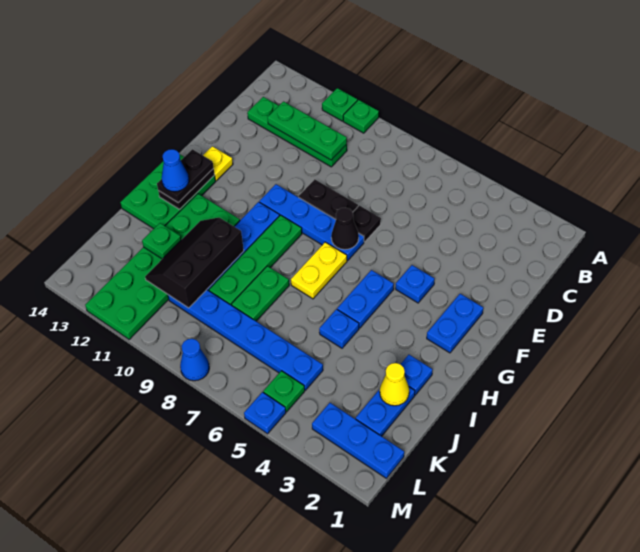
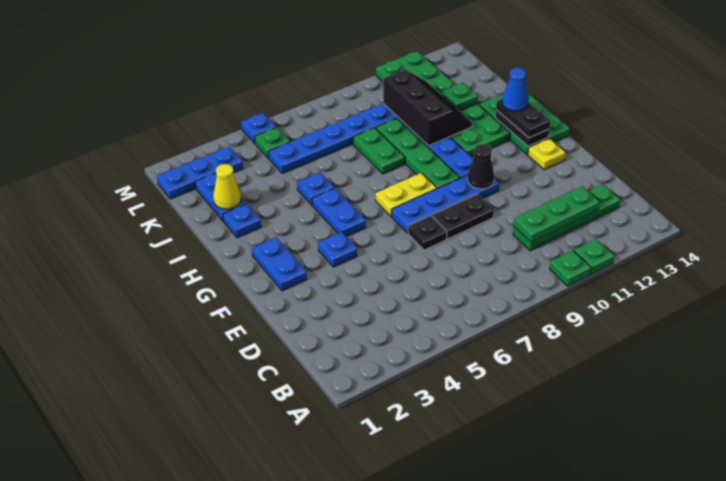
black cone F7 level 2 -> black cone F10 level 2
yellow plate G7:H7 level 1 -> yellow plate G7:G8 level 1
blue cone M8 level 1 -> none

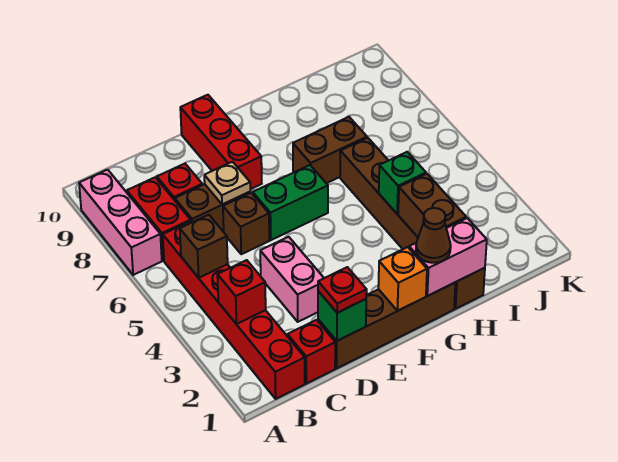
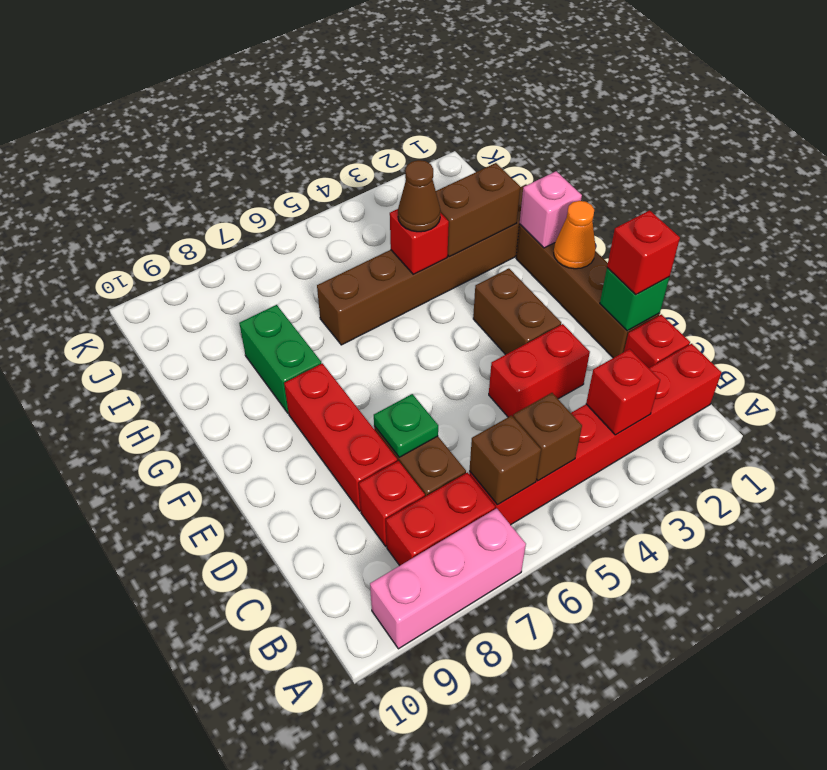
red plate D1 level 3 -> red brick D1 level 3
pink brick D3:D4 level 1 -> red brick D3:D4 level 1
brown brick D6 level 1 -> brown brick B6 level 2
tan plate D7 level 2 -> green plate D7 level 2
green brick E6:F6 level 1 -> green brick G8:H8 level 1
red brick E8:E10 level 1 -> red brick D8:F8 level 1
orange brick F1 level 2 -> orange cone F1 level 2
pink brick G1:H1 level 2 -> pink brick G1 level 2
brown cone G1 level 3 -> brown cone H4 level 3
brown brick G7:H7 level 1 -> brown brick E3:F3 level 1
green brick H4 level 2 -> red brick H4 level 2

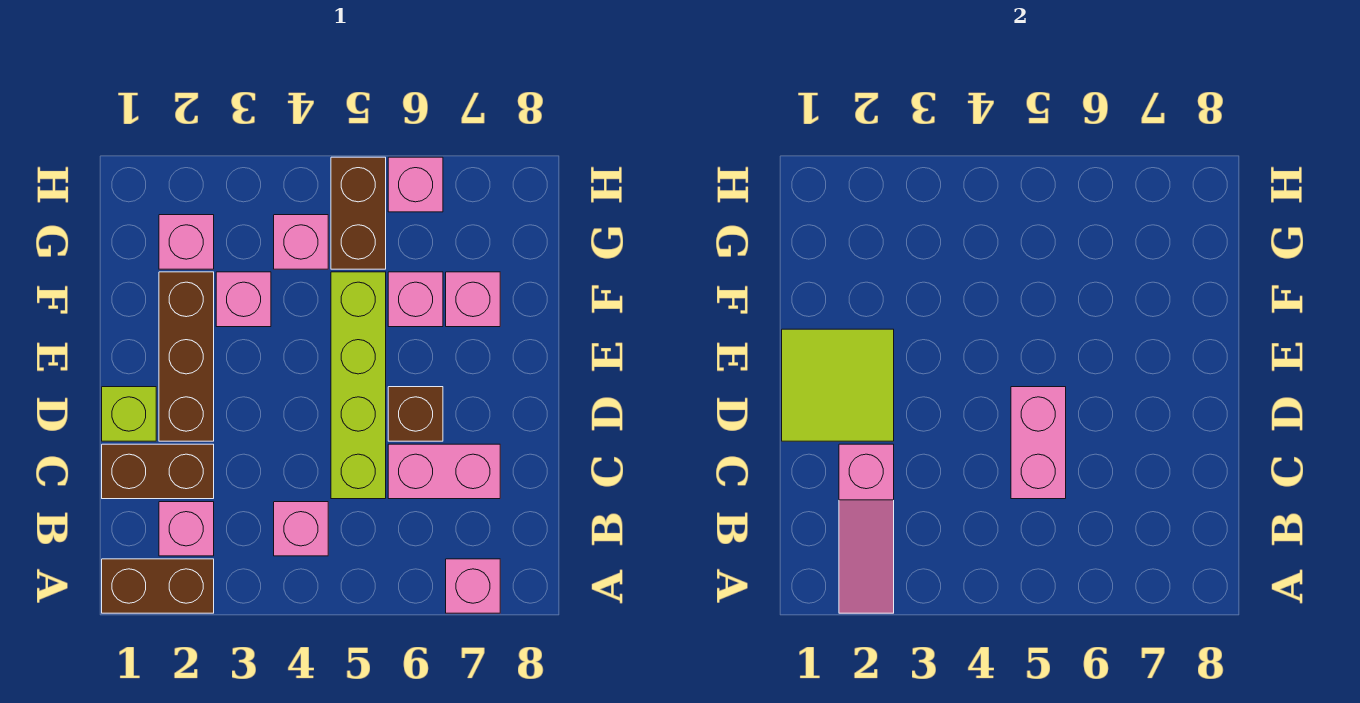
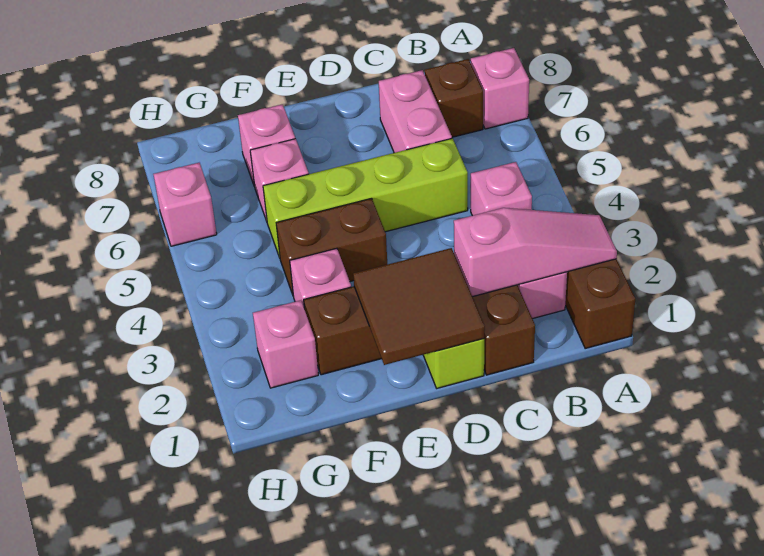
pink brick C5:D5 level 2 -> none
lime tile D1:E2 level 2 -> brown tile D1:E2 level 2
brown brick D6 level 1 -> brown brick B7 level 1
pink brick G4 level 1 -> none
brown brick G5:H5 level 1 -> brown brick E4:F4 level 1

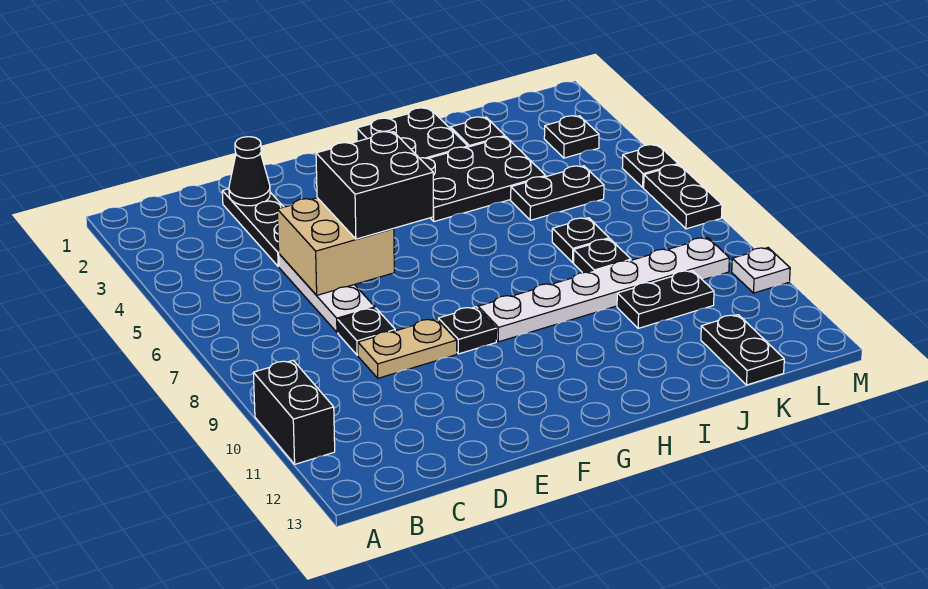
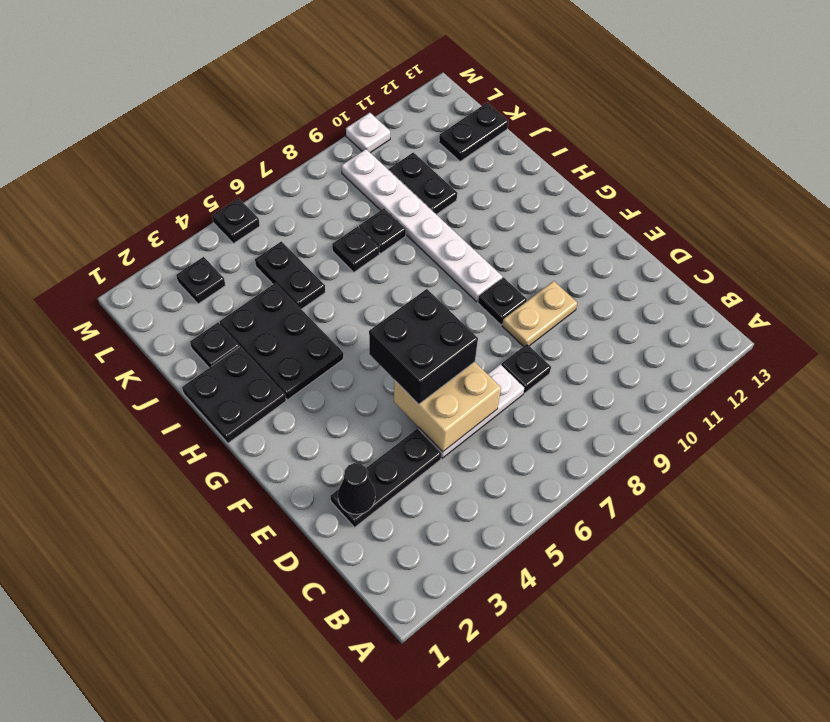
black brick A10:A11 level 1 -> none
tan plate D9:E9 level 1 -> tan plate E9:E10 level 1
black plate M6:M7 level 1 -> none

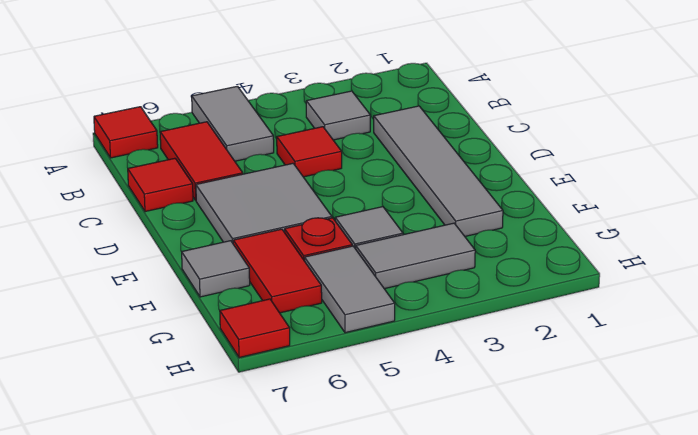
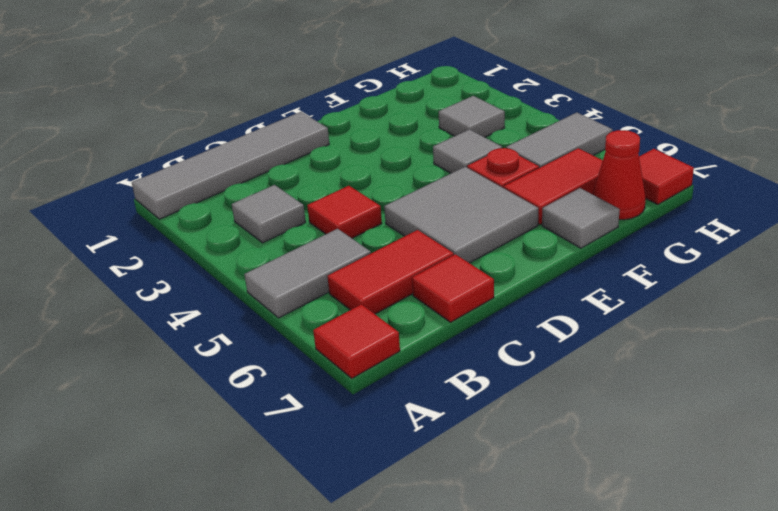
grey tile C2:F2 level 1 -> grey tile A1:D1 level 1
grey tile G3:G4 level 1 -> grey tile G3 level 1
none -> red cone G7 level 1

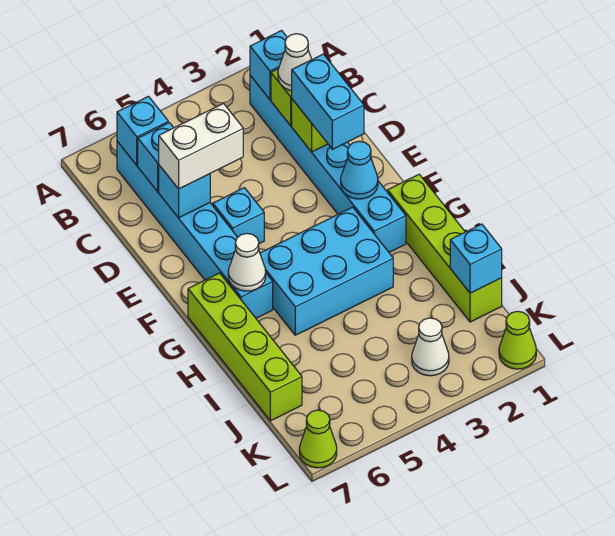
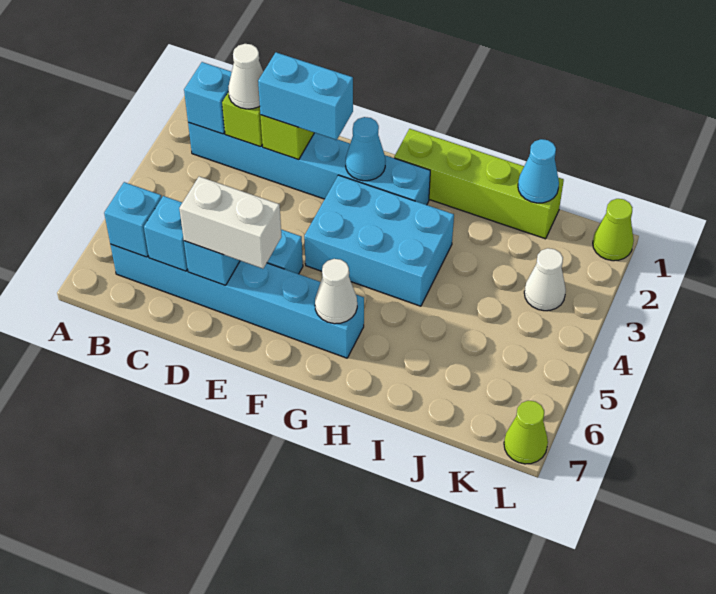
white brick D5:D6 level 3 -> white brick D6:E6 level 3
cyan brick G3:H5 level 1 -> cyan brick F3:H4 level 1
lime brick G7:J7 level 1 -> none
cyan brick J1 level 2 -> cyan cone J1 level 2

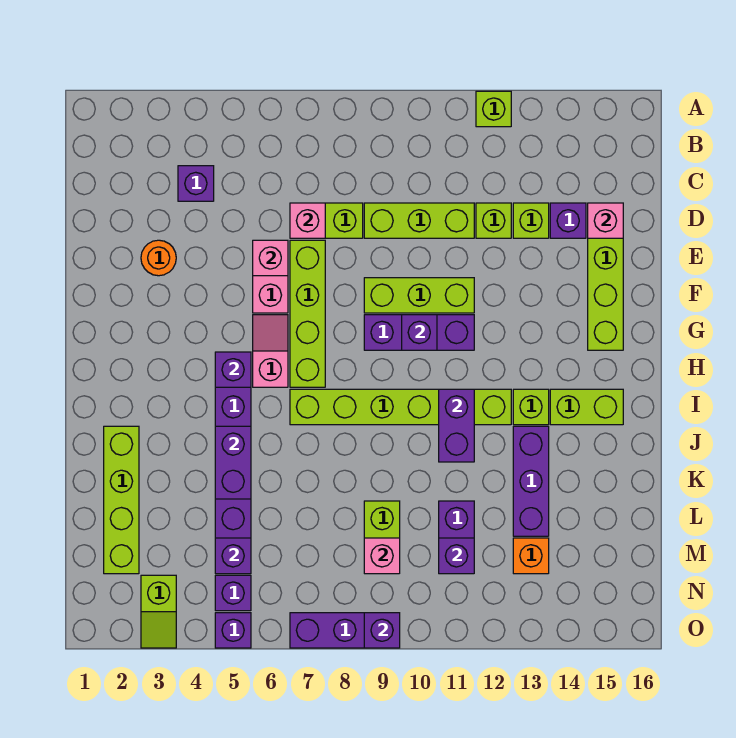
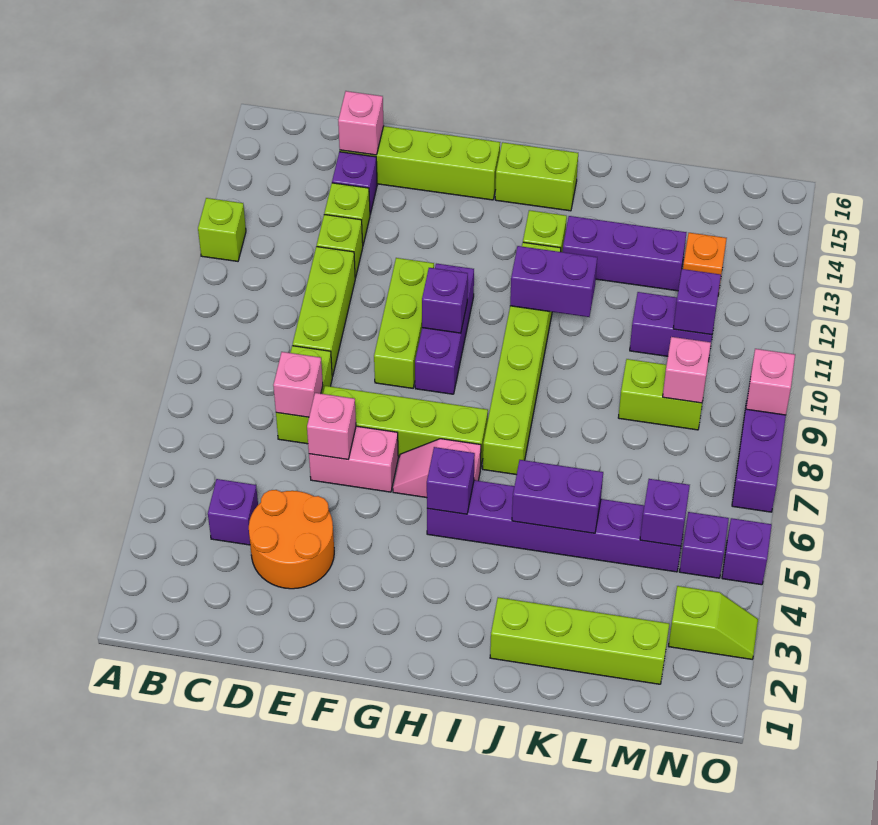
orange round brick E3 level 1 -> orange round brick D3:E4 level 1
lime brick I14:I15 level 1 -> lime brick H15:I15 level 1
purple brick O9 level 2 -> pink brick O9 level 2

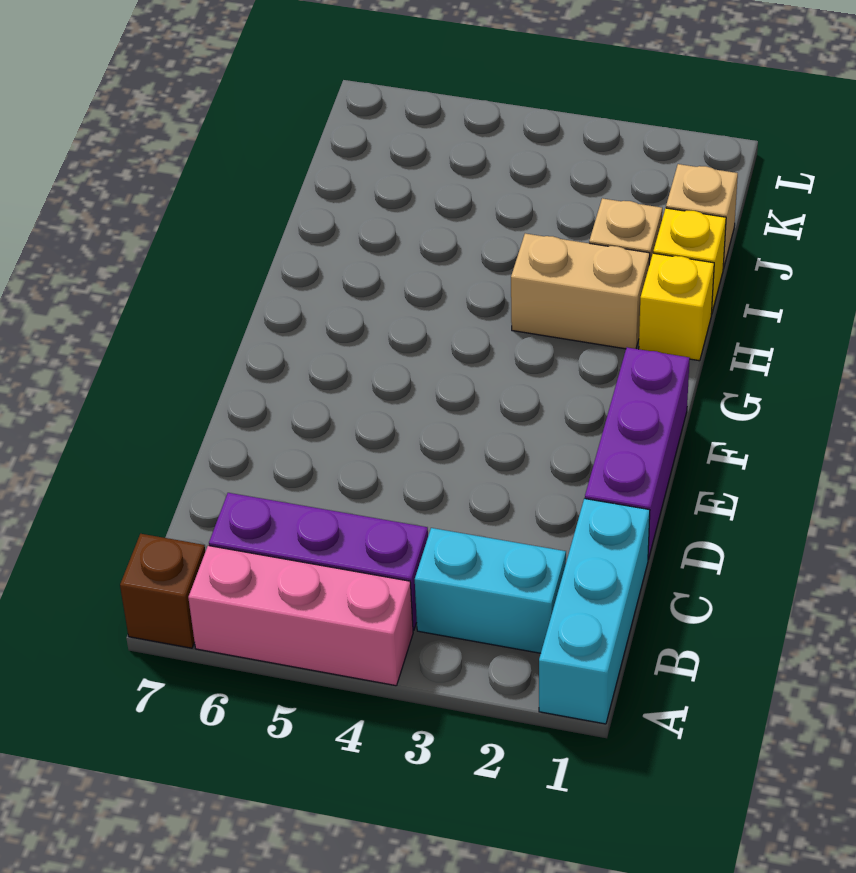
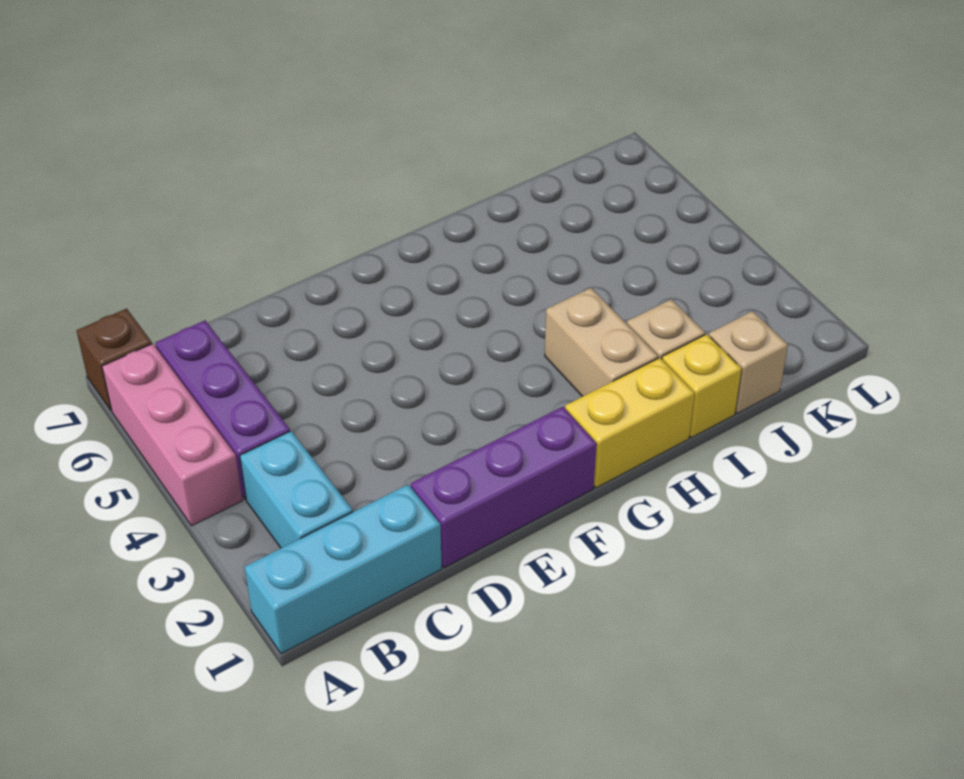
yellow brick H1 level 1 -> yellow brick G1:H1 level 1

WHAT YOU ARE ASKED TO DO => Copy out all lines from the records where the word "cone" appears.

RESPONSE TO THIS EXERCISE =>
black cone F7 level 2 -> black cone F10 level 2
blue cone M8 level 1 -> none
orange brick F1 level 2 -> orange cone F1 level 2
brown cone G1 level 3 -> brown cone H4 level 3
none -> red cone G7 level 1
cyan brick J1 level 2 -> cyan cone J1 level 2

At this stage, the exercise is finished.